What you need to do » Look through the entries below and extract exactly the lines from the one containing "(394, 688) = (345, 438): blue truck -> none" through the one containing "(647, 383) = (461, 224): none -> red cup", ends included.

Exercise materials »
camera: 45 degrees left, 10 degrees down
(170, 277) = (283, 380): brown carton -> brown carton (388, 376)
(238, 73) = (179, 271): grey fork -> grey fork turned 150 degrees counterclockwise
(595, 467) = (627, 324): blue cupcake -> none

...

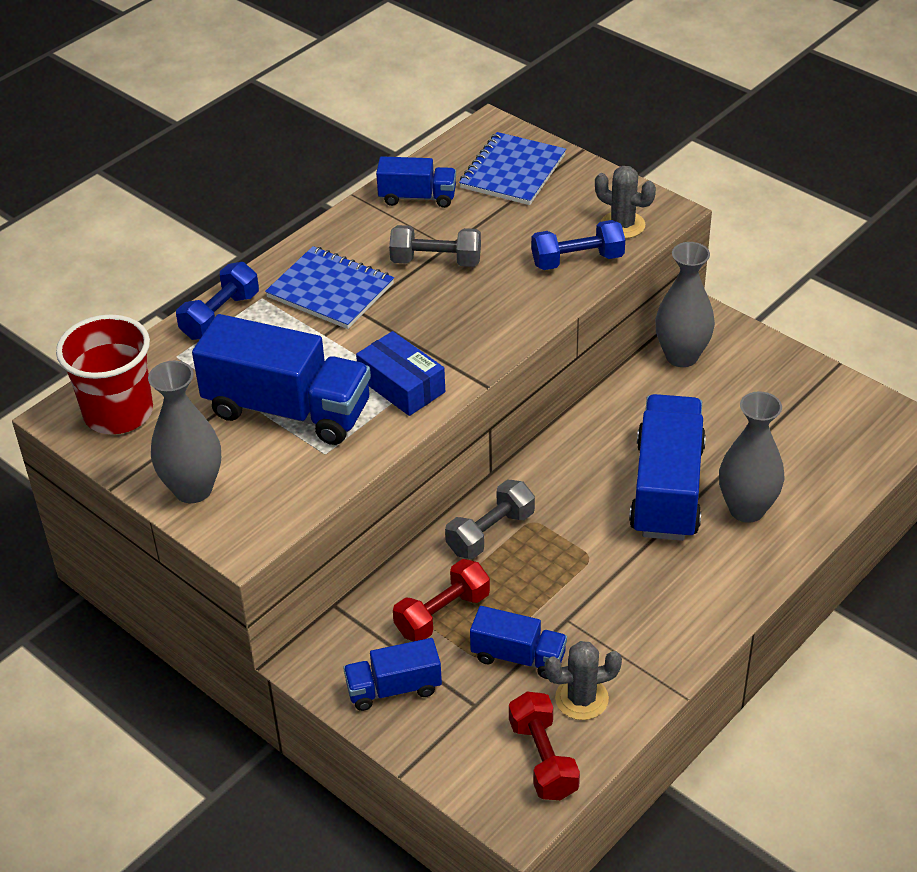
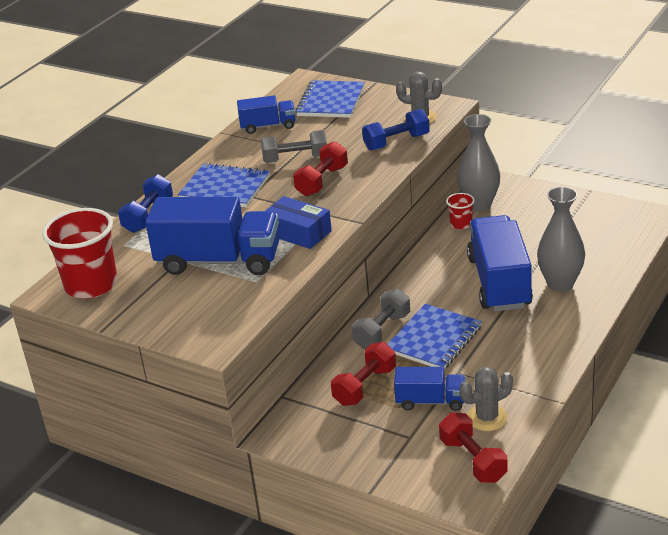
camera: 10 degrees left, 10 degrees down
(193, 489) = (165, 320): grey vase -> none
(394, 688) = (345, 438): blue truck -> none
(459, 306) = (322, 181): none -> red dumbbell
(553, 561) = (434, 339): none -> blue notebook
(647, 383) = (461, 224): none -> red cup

--

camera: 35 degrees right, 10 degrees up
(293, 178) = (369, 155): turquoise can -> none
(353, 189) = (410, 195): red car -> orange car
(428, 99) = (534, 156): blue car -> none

Completed exercise »
(394, 688) = (345, 438): blue truck -> none
(459, 306) = (322, 181): none -> red dumbbell
(553, 561) = (434, 339): none -> blue notebook
(647, 383) = (461, 224): none -> red cup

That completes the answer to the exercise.